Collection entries
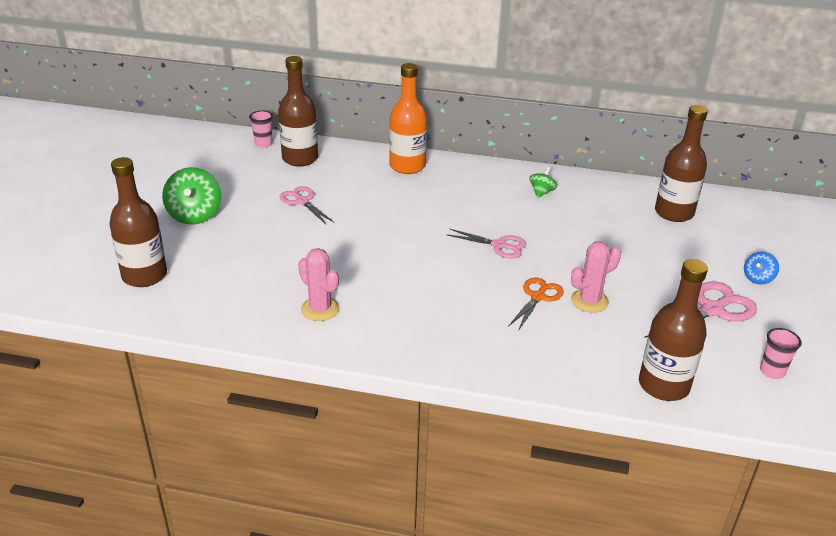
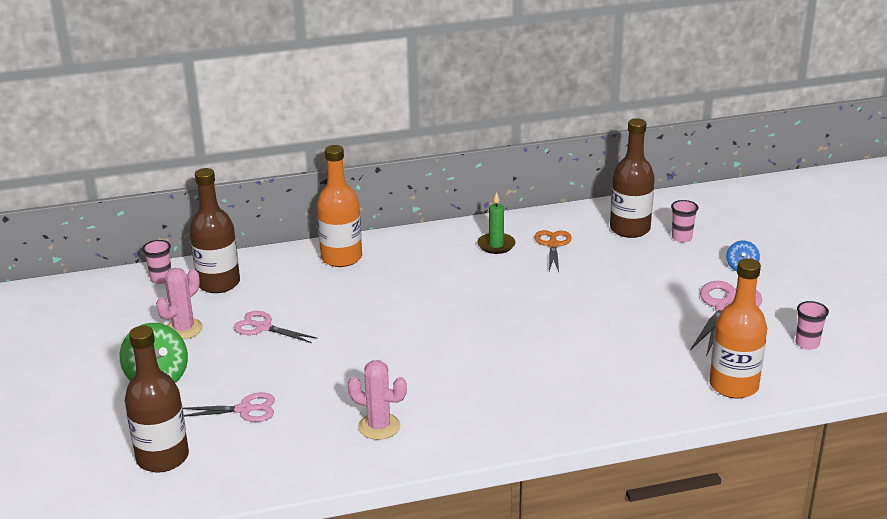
camera: 25 degrees left, 5 degrees down
(499, 245) = (498, 309): pink scissors -> pink scissors (244, 409)
(537, 297) = (572, 346): orange scissors -> orange scissors (553, 245)
(541, 192) = (496, 245): green spinning top -> green candle
(589, 301) = (619, 334): pink cactus -> pink cactus (183, 329)
(663, 385) = (733, 386): brown bottle -> orange bottle
(718, 234) = (681, 238): none -> pink cup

▶ _Exercise instructions_:
In the entries above, find every line with the word "pink" and list it.

▶ _Response to this task_:
(499, 245) = (498, 309): pink scissors -> pink scissors (244, 409)
(589, 301) = (619, 334): pink cactus -> pink cactus (183, 329)
(718, 234) = (681, 238): none -> pink cup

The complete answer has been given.